─── Provided data ───
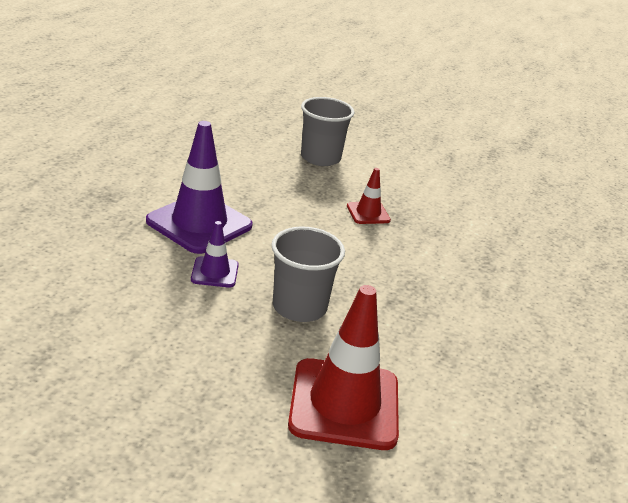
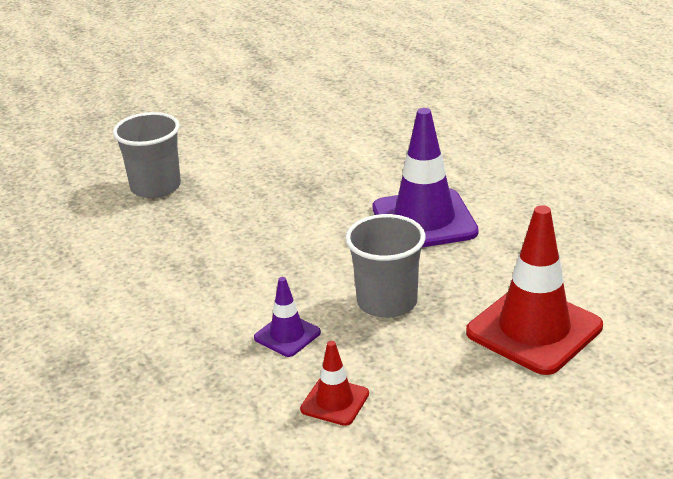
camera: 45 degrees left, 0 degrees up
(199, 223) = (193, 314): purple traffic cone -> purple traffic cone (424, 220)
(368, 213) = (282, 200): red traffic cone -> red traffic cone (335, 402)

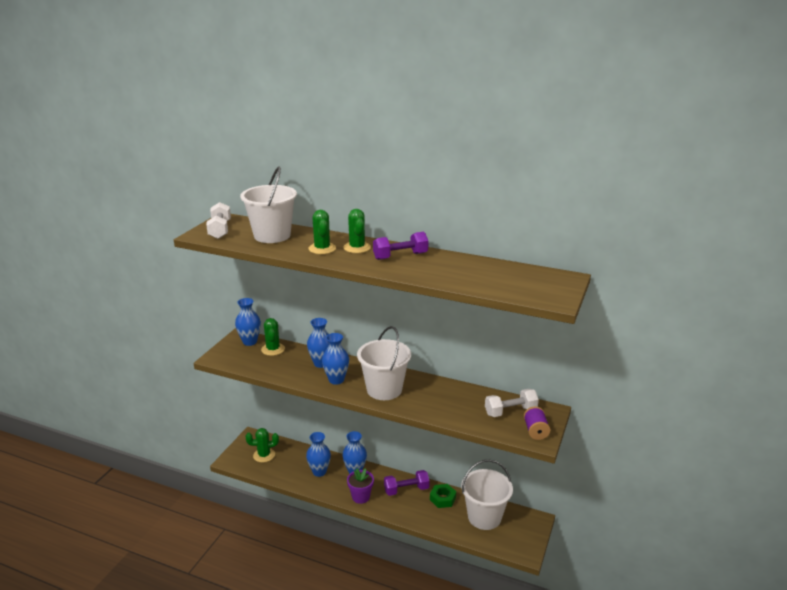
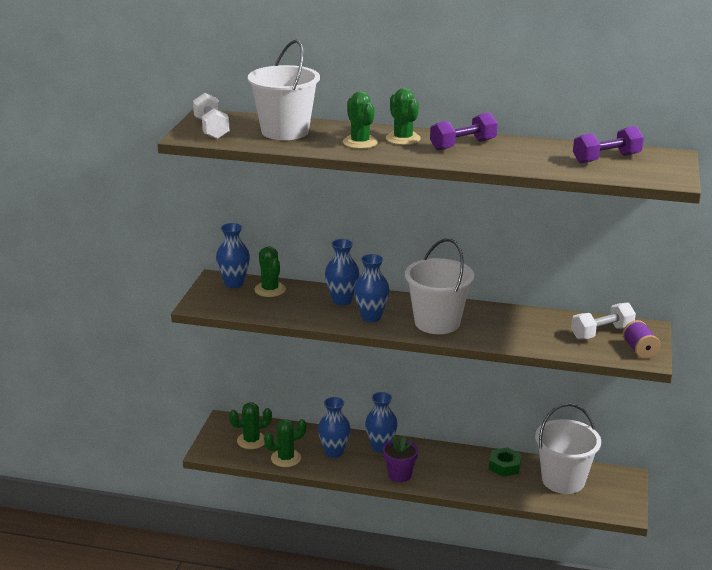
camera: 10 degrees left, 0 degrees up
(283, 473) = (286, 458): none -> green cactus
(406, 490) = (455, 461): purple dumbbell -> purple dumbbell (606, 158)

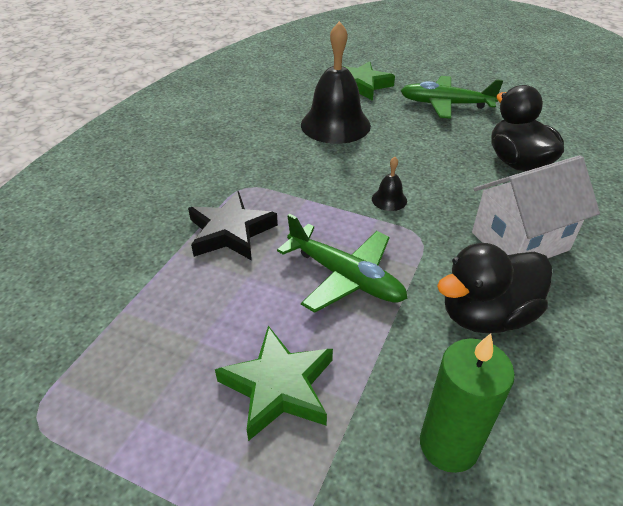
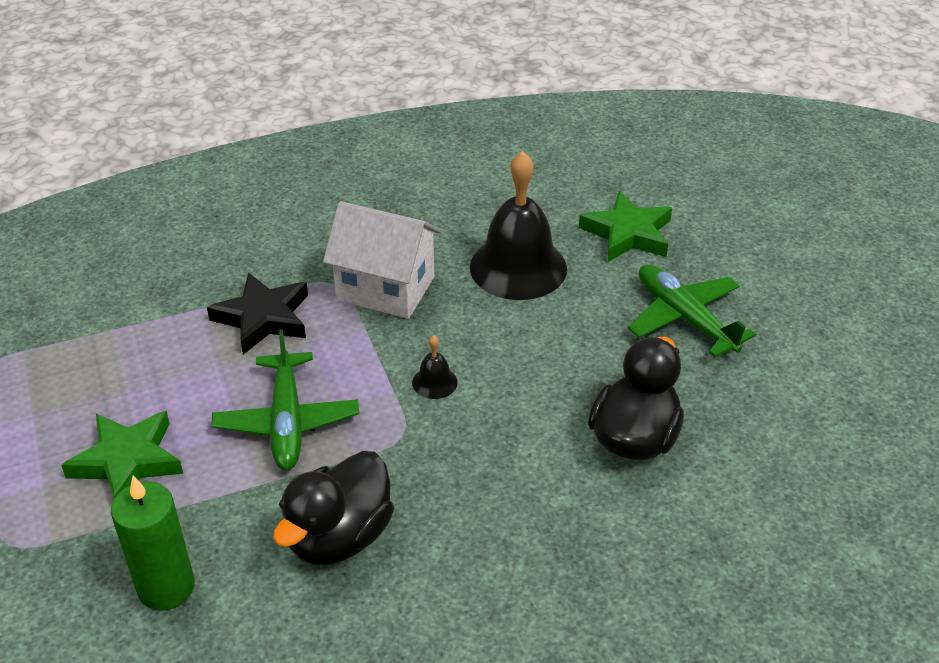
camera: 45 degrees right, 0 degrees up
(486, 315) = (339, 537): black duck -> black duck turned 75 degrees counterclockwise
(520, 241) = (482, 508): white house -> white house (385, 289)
───
• Exercise directions:
Copy each line of the records containing the string "degrees".

• Written answer:
camera: 45 degrees left, 0 degrees up
camera: 10 degrees left, 0 degrees up
camera: 45 degrees right, 0 degrees up
(486, 315) = (339, 537): black duck -> black duck turned 75 degrees counterclockwise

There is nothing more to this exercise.